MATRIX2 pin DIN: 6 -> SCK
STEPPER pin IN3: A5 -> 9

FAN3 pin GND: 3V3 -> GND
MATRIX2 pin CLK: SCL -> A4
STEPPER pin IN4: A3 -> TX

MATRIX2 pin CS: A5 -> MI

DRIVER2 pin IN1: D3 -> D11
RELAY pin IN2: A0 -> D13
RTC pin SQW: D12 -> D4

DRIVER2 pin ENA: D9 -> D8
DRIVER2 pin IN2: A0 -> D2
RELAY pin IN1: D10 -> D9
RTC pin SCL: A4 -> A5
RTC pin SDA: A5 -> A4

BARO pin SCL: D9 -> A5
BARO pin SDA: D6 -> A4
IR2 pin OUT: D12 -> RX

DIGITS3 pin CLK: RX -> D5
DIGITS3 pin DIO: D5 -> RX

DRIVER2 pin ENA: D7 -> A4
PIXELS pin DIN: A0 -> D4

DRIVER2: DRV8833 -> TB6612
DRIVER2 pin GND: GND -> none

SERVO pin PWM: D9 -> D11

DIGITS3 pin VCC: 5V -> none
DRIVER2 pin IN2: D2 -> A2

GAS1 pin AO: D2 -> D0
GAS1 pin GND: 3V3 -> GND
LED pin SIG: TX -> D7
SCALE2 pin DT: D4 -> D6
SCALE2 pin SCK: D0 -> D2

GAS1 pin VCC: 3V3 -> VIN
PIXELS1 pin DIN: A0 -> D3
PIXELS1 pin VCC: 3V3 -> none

________________________________________

» Task description:
A verbatim copy of every entry is needed.

» Solution below:
MATRIX2 pin DIN: 6 -> SCK
STEPPER pin IN3: A5 -> 9

FAN3 pin GND: 3V3 -> GND
MATRIX2 pin CLK: SCL -> A4
STEPPER pin IN4: A3 -> TX

MATRIX2 pin CS: A5 -> MI

DRIVER2 pin IN1: D3 -> D11
RELAY pin IN2: A0 -> D13
RTC pin SQW: D12 -> D4

DRIVER2 pin ENA: D9 -> D8
DRIVER2 pin IN2: A0 -> D2
RELAY pin IN1: D10 -> D9
RTC pin SCL: A4 -> A5
RTC pin SDA: A5 -> A4

BARO pin SCL: D9 -> A5
BARO pin SDA: D6 -> A4
IR2 pin OUT: D12 -> RX

DIGITS3 pin CLK: RX -> D5
DIGITS3 pin DIO: D5 -> RX

DRIVER2 pin ENA: D7 -> A4
PIXELS pin DIN: A0 -> D4

DRIVER2: DRV8833 -> TB6612
DRIVER2 pin GND: GND -> none

SERVO pin PWM: D9 -> D11

DIGITS3 pin VCC: 5V -> none
DRIVER2 pin IN2: D2 -> A2

GAS1 pin AO: D2 -> D0
GAS1 pin GND: 3V3 -> GND
LED pin SIG: TX -> D7
SCALE2 pin DT: D4 -> D6
SCALE2 pin SCK: D0 -> D2

GAS1 pin VCC: 3V3 -> VIN
PIXELS1 pin DIN: A0 -> D3
PIXELS1 pin VCC: 3V3 -> none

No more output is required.